Task prompt: Leave out the pictures and transcribe the rest of the records exactly.

Object transformation records:
=-=-=-=-=

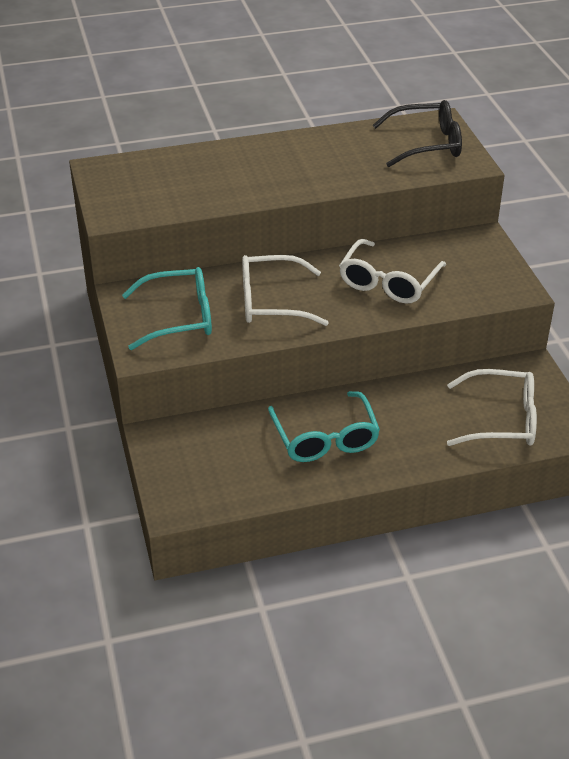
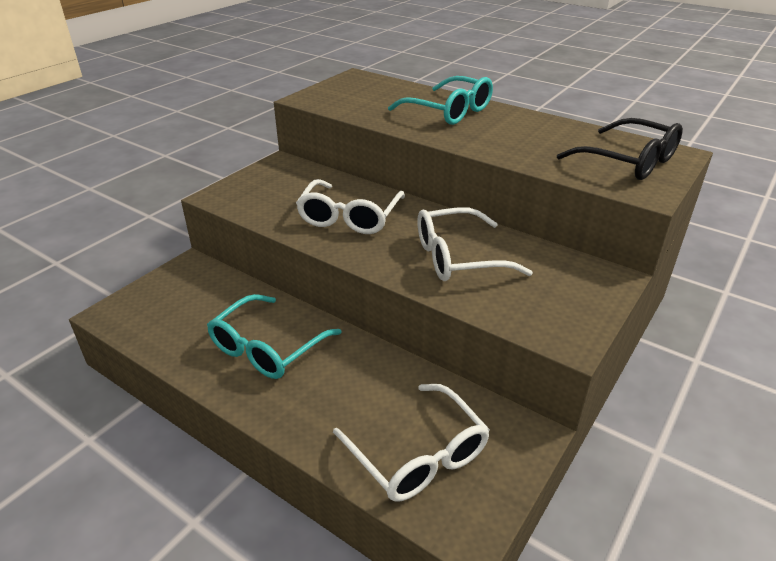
camera: 50 degrees right, 5 degrees down
(179, 318) = (279, 191): turquoise glasses -> turquoise glasses (449, 111)
(271, 302) = (349, 217): white glasses -> white glasses turned 120 degrees counterclockwise

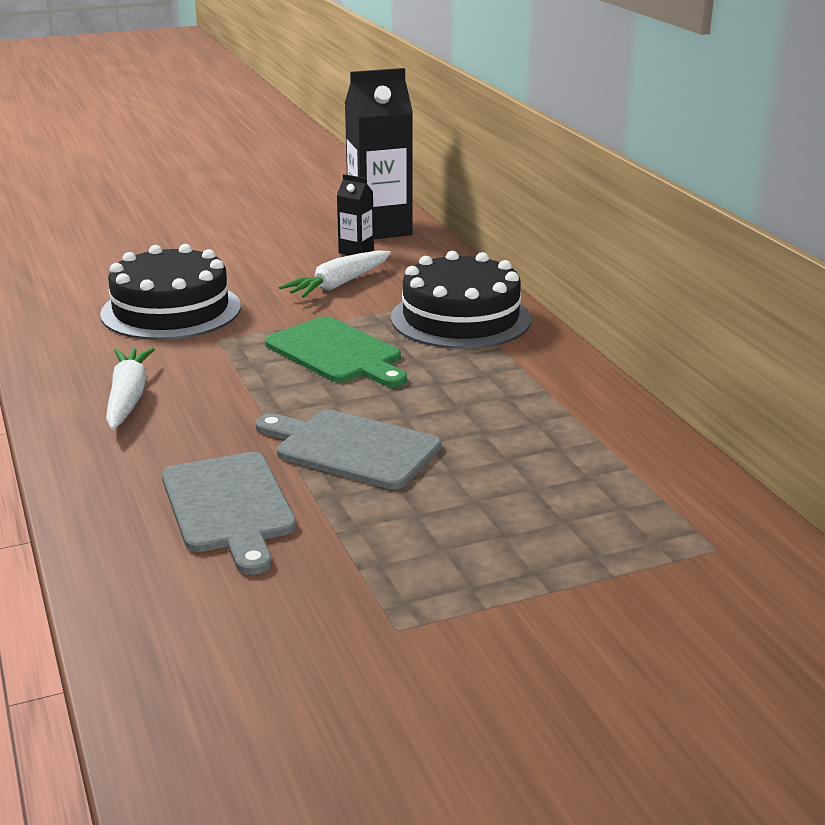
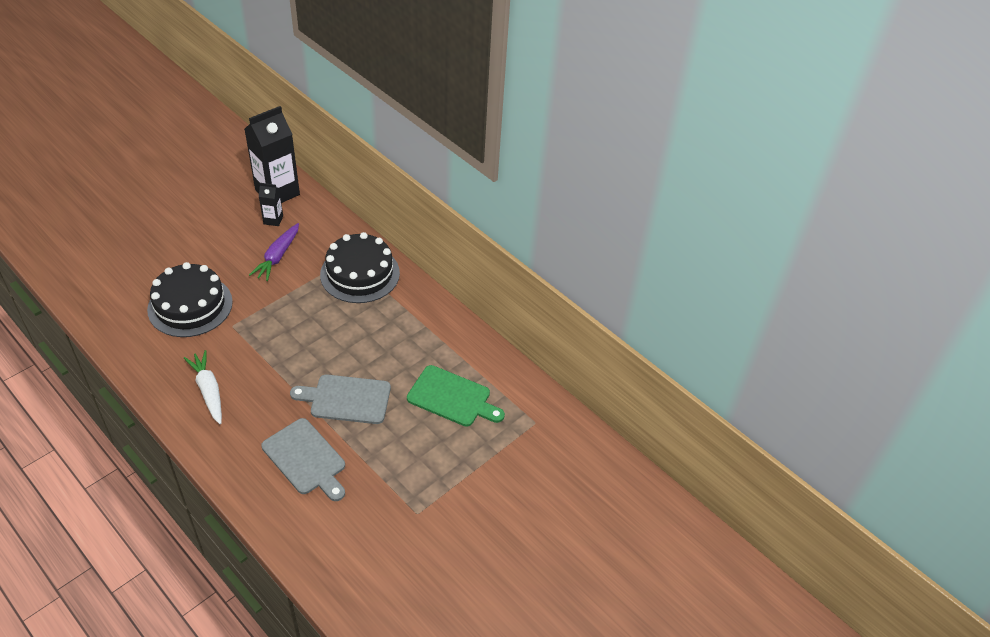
camera: 25 degrees left, 20 degrees up
(337, 353) = (305, 322): green cutting board -> green cutting board (452, 397)
(338, 284) = (277, 257): white carrot -> purple carrot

=-=-=-=-=

Written solution:
camera: 50 degrees right, 5 degrees down
(179, 318) = (279, 191): turquoise glasses -> turquoise glasses (449, 111)
(271, 302) = (349, 217): white glasses -> white glasses turned 120 degrees counterclockwise

camera: 25 degrees left, 20 degrees up
(337, 353) = (305, 322): green cutting board -> green cutting board (452, 397)
(338, 284) = (277, 257): white carrot -> purple carrot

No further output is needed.